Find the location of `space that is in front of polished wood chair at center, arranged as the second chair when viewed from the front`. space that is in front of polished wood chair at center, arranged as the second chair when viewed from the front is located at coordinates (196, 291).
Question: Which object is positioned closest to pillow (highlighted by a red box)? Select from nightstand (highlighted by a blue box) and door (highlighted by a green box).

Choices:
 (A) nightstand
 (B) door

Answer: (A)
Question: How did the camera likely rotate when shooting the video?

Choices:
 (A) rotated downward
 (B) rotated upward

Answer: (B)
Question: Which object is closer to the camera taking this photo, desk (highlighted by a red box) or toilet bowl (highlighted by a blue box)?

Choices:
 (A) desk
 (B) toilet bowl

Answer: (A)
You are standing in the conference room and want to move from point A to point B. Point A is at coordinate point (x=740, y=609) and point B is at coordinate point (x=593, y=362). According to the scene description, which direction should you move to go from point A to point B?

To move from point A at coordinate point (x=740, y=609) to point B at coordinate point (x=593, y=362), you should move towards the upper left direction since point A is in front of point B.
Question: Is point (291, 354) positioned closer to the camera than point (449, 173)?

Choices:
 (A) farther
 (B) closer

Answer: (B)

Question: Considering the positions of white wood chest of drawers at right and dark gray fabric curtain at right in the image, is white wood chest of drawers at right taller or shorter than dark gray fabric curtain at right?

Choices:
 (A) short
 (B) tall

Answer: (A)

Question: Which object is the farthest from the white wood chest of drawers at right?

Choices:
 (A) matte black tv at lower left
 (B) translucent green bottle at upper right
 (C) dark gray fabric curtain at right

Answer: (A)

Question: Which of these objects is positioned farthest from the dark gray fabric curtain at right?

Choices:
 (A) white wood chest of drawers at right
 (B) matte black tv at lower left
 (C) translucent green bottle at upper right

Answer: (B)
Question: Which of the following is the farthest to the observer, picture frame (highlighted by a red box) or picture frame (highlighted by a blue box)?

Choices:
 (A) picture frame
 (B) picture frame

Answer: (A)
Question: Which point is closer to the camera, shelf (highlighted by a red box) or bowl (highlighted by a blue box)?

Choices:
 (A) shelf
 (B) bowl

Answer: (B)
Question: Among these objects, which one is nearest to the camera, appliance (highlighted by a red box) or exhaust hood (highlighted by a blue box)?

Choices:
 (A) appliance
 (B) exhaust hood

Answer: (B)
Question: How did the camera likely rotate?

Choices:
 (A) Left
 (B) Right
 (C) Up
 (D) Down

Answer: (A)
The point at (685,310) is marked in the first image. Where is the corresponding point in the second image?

WORK REQUEST: Turn every line of the rows above into a numbered list, omitting the blank lines.

PROBLEM SOLUTION:
1. Find the location of `space that is in front of polished wood chair at center, arranged as the second chair when viewed from the front`. space that is in front of polished wood chair at center, arranged as the second chair when viewed from the front is located at coordinates (196, 291).
2. Question: Which object is positioned closest to pillow (highlighted by a red box)? Select from nightstand (highlighted by a blue box) and door (highlighted by a green box).
3. Choices:
4.  (A) nightstand
5.  (B) door
6. Answer: (A)
7. Question: How did the camera likely rotate when shooting the video?
8. Choices:
9.  (A) rotated downward
10.  (B) rotated upward
11. Answer: (B)
12. Question: Which object is closer to the camera taking this photo, desk (highlighted by a red box) or toilet bowl (highlighted by a blue box)?
13. Choices:
14.  (A) desk
15.  (B) toilet bowl
16. Answer: (A)
17. You are standing in the conference room and want to move from point A to point B. Point A is at coordinate point (x=740, y=609) and point B is at coordinate point (x=593, y=362). According to the scene description, which direction should you move to go from point A to point B?
18. To move from point A at coordinate point (x=740, y=609) to point B at coordinate point (x=593, y=362), you should move towards the upper left direction since point A is in front of point B.
19. Question: Is point (291, 354) positioned closer to the camera than point (449, 173)?
20. Choices:
21.  (A) farther
22.  (B) closer
23. Answer: (B)
24. Question: Considering the positions of white wood chest of drawers at right and dark gray fabric curtain at right in the image, is white wood chest of drawers at right taller or shorter than dark gray fabric curtain at right?
25. Choices:
26.  (A) short
27.  (B) tall
28. Answer: (A)
29. Question: Which object is the farthest from the white wood chest of drawers at right?
30. Choices:
31.  (A) matte black tv at lower left
32.  (B) translucent green bottle at upper right
33.  (C) dark gray fabric curtain at right
34. Answer: (A)
35. Question: Which of these objects is positioned farthest from the dark gray fabric curtain at right?
36. Choices:
37.  (A) white wood chest of drawers at right
38.  (B) matte black tv at lower left
39.  (C) translucent green bottle at upper right
40. Answer: (B)
41. Question: Which of the following is the farthest to the observer, picture frame (highlighted by a red box) or picture frame (highlighted by a blue box)?
42. Choices:
43.  (A) picture frame
44.  (B) picture frame
45. Answer: (A)
46. Question: Which point is closer to the camera, shelf (highlighted by a red box) or bowl (highlighted by a blue box)?
47. Choices:
48.  (A) shelf
49.  (B) bowl
50. Answer: (B)
51. Question: Among these objects, which one is nearest to the camera, appliance (highlighted by a red box) or exhaust hood (highlighted by a blue box)?
52. Choices:
53.  (A) appliance
54.  (B) exhaust hood
55. Answer: (B)
56. Question: How did the camera likely rotate?
57. Choices:
58.  (A) Left
59.  (B) Right
60.  (C) Up
61.  (D) Down
62. Answer: (A)
63. The point at (685,310) is marked in the first image. Where is the corresponding point in the second image?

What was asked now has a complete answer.